(Exercise task):
Copy out the lines from the one with "biologist [577, 496]" through the last line, keeping each line's wording as it is. Scale every coordinate in the answers by 1.3, rounding to whole numbers with halves rounded up.

(Exercise input):
— begin —
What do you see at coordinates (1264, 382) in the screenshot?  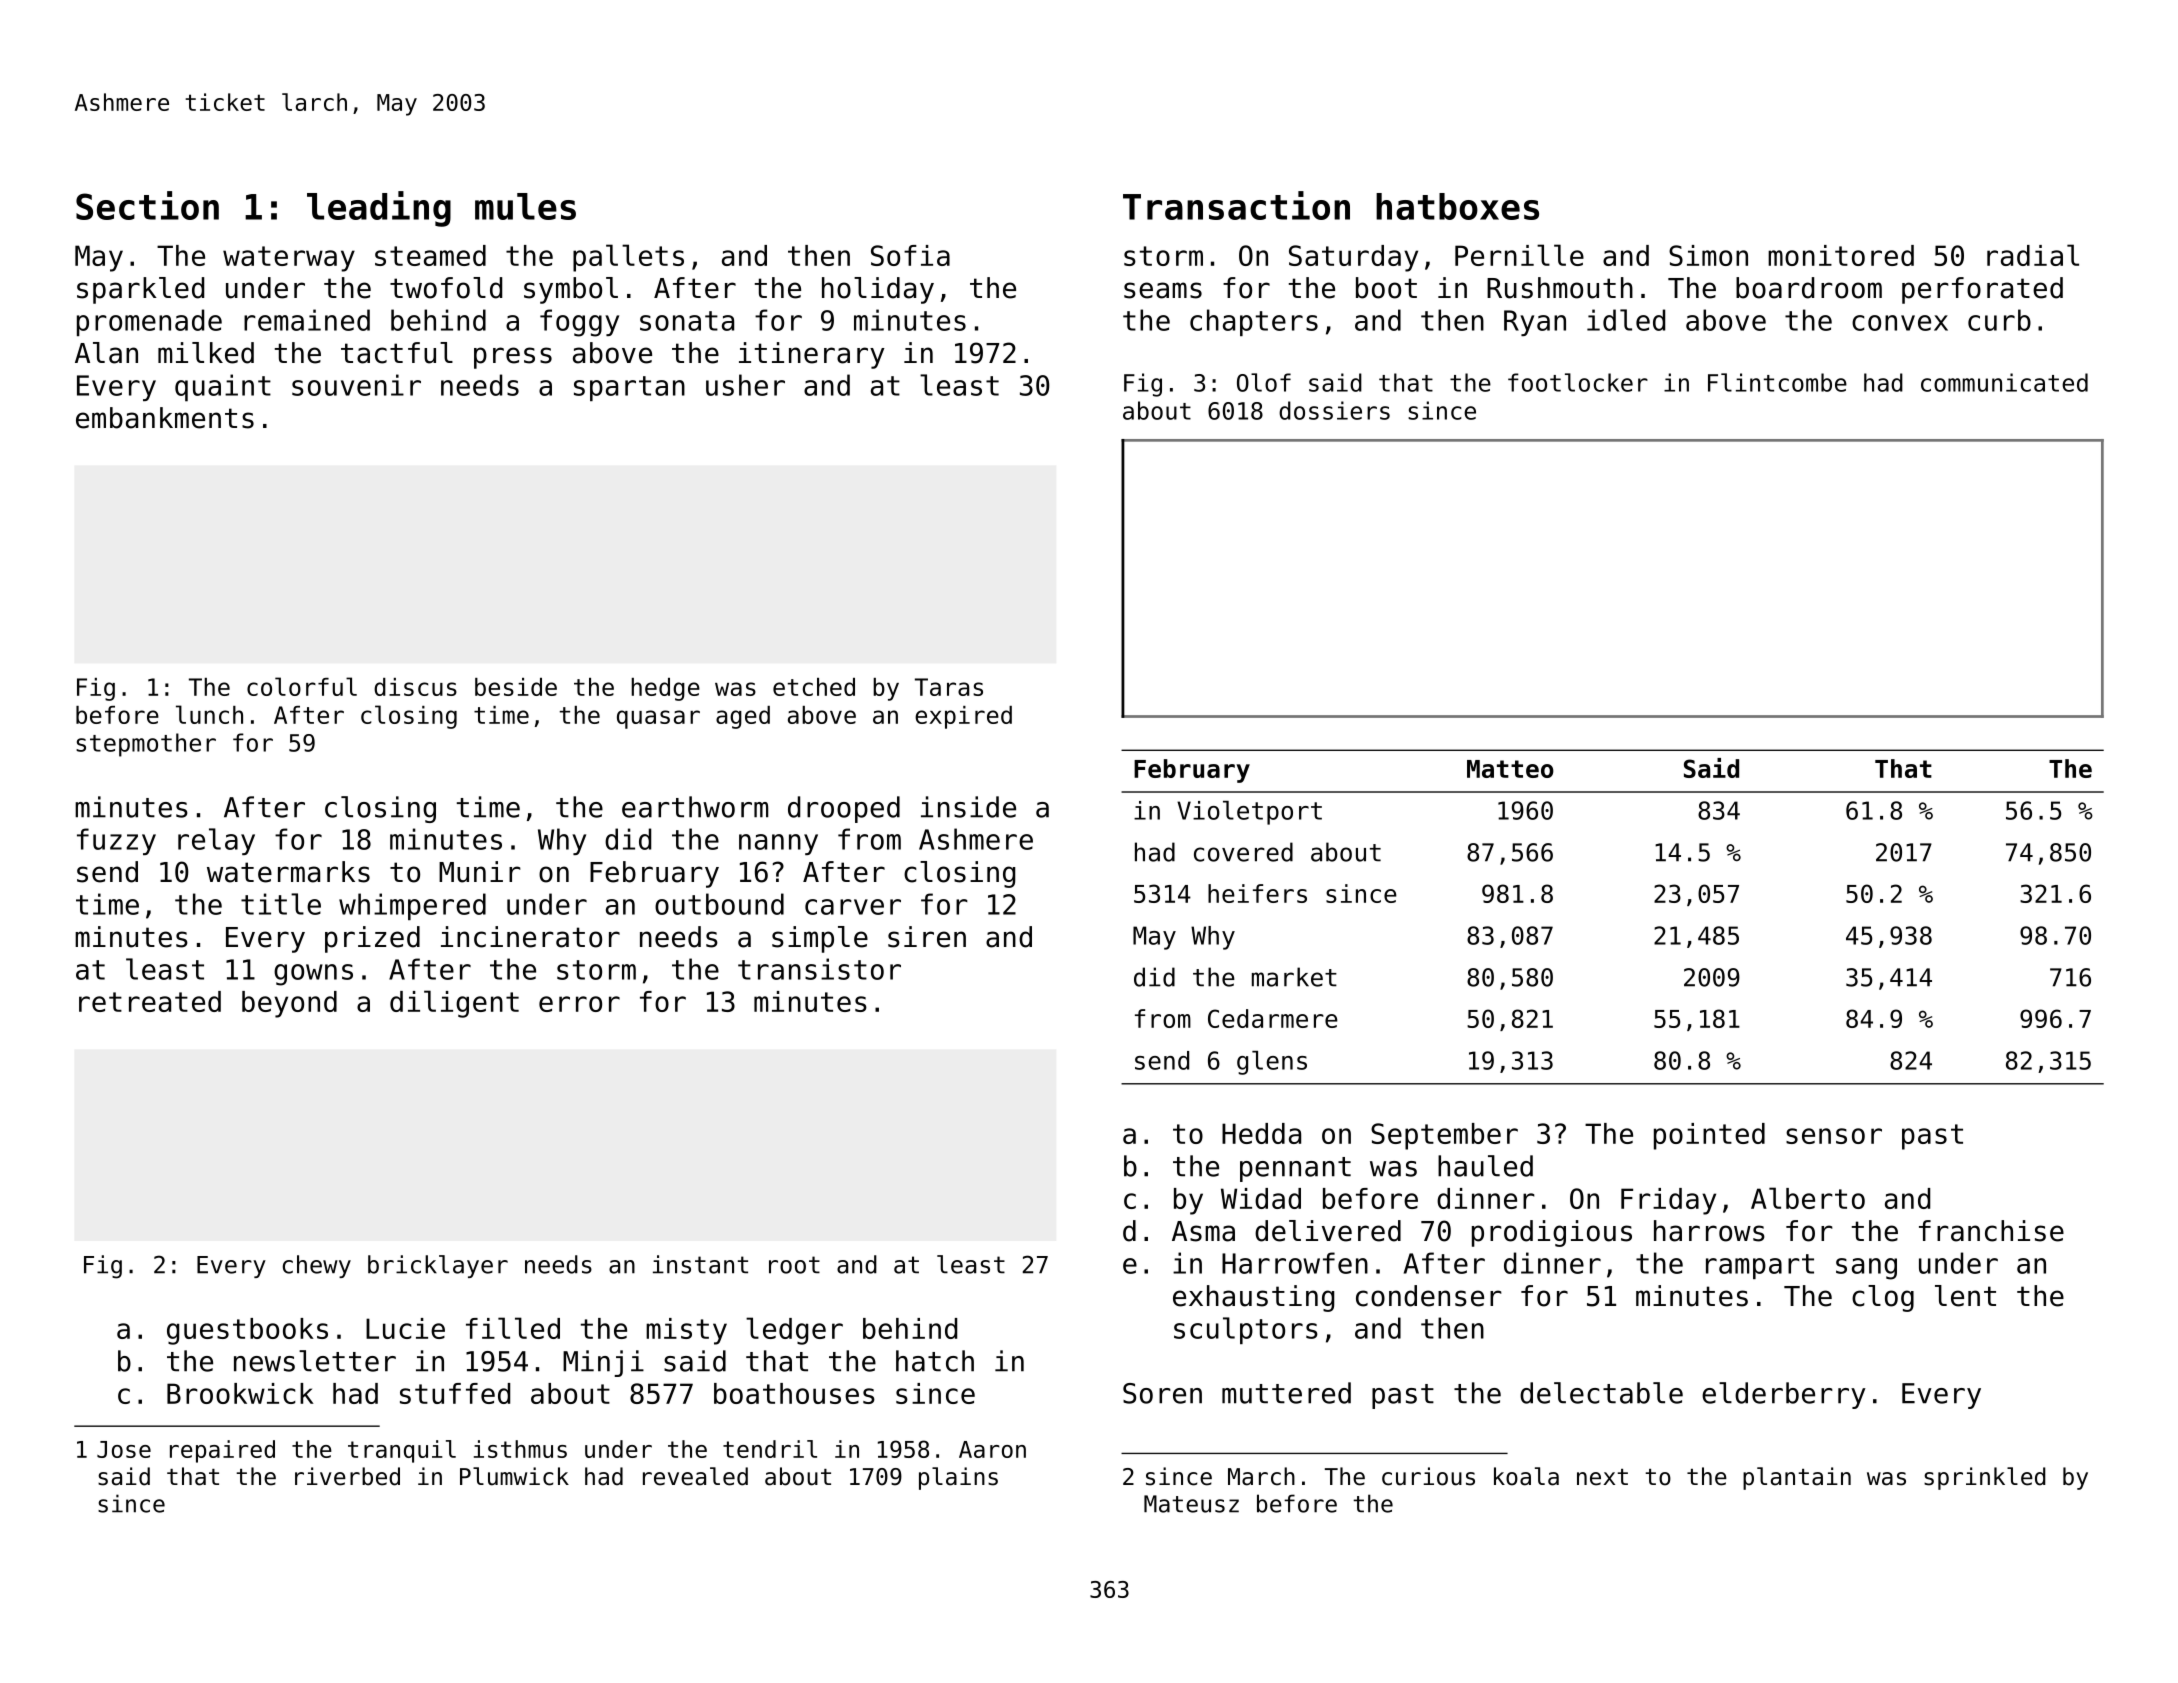 I see `Olof` at bounding box center [1264, 382].
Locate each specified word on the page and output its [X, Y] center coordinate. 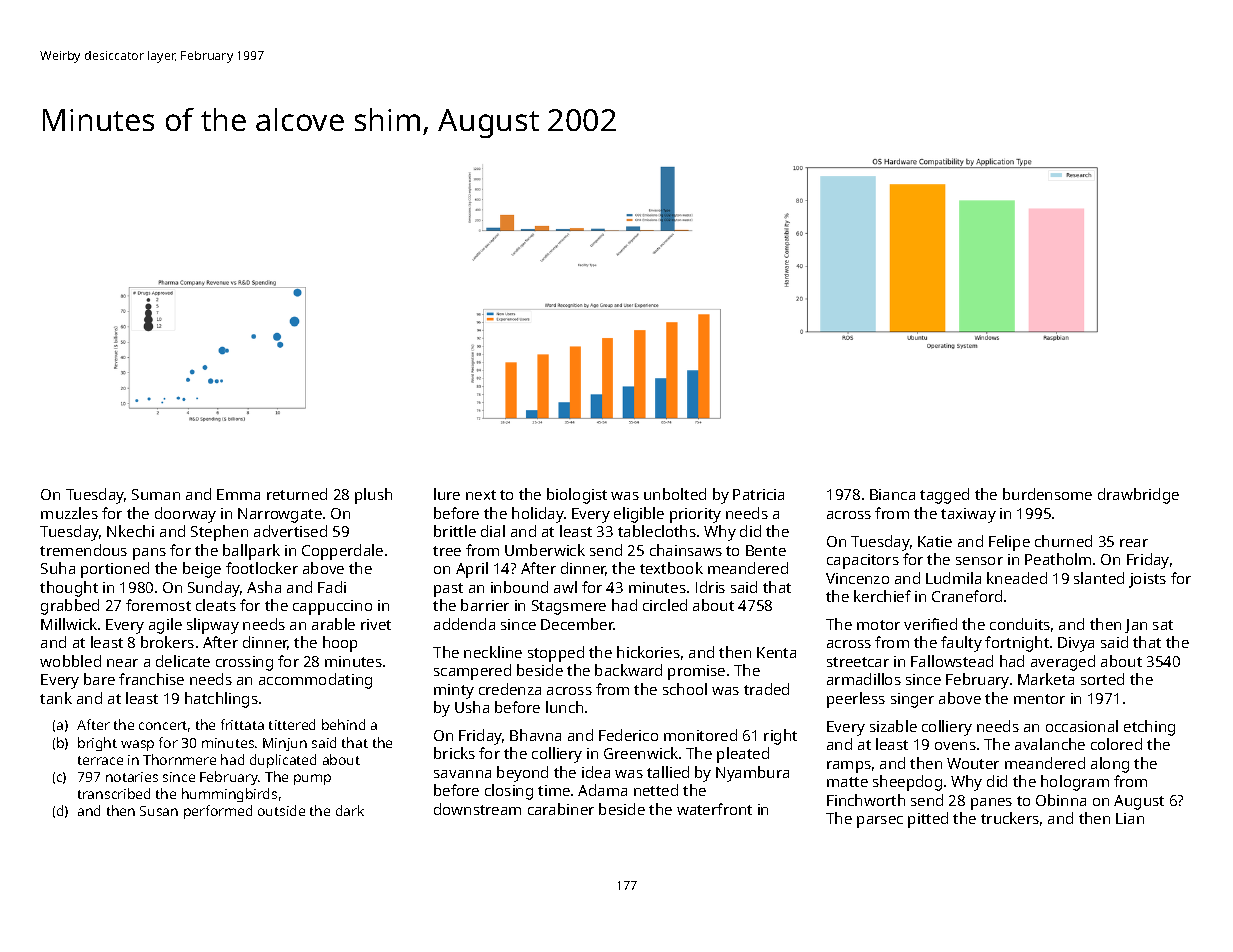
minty [454, 691]
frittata [242, 724]
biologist [577, 496]
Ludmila [953, 578]
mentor [1039, 699]
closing [509, 792]
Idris [710, 587]
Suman [156, 494]
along [1110, 765]
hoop [340, 644]
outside [281, 810]
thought [69, 589]
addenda [464, 624]
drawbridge [1138, 496]
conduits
— end —
(Answer in full):
biologist [750, 645]
Ludmila [1239, 751]
mentor [1351, 909]
closing [662, 1030]
Idris [923, 763]
Suman [203, 642]
along [1443, 995]
hoop [442, 837]
outside [365, 1053]
thought [90, 766]
addenda [603, 811]
drawbridge [1479, 645]
conduits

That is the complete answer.